Colored object listings:

* * *

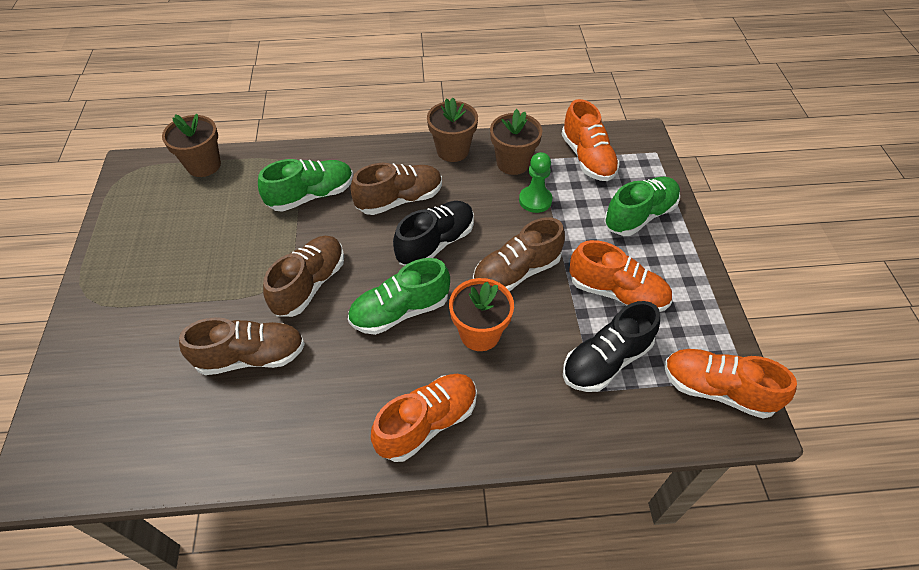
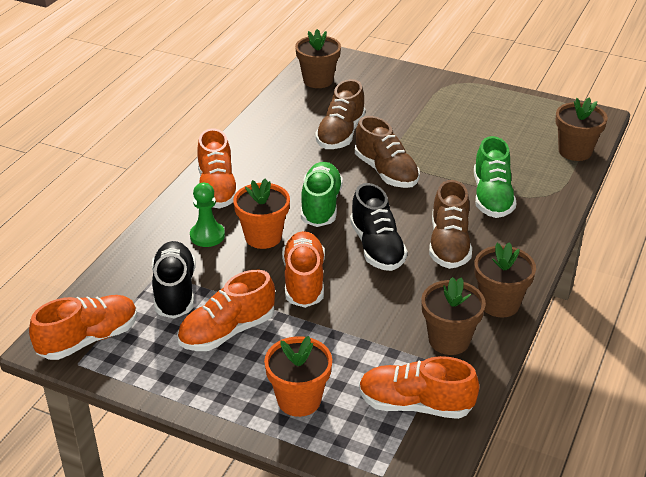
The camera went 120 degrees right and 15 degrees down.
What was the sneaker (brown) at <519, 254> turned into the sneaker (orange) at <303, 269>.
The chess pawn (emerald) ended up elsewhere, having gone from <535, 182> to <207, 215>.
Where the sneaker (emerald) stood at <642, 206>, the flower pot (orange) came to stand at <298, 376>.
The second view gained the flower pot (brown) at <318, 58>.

* * *

Action item.
Leaving out the pictures, repeat all of the entries exactly.

Answer section.
The camera went 120 degrees right and 15 degrees down.
What was the sneaker (brown) at <519, 254> turned into the sneaker (orange) at <303, 269>.
The chess pawn (emerald) ended up elsewhere, having gone from <535, 182> to <207, 215>.
Where the sneaker (emerald) stood at <642, 206>, the flower pot (orange) came to stand at <298, 376>.
The second view gained the flower pot (brown) at <318, 58>.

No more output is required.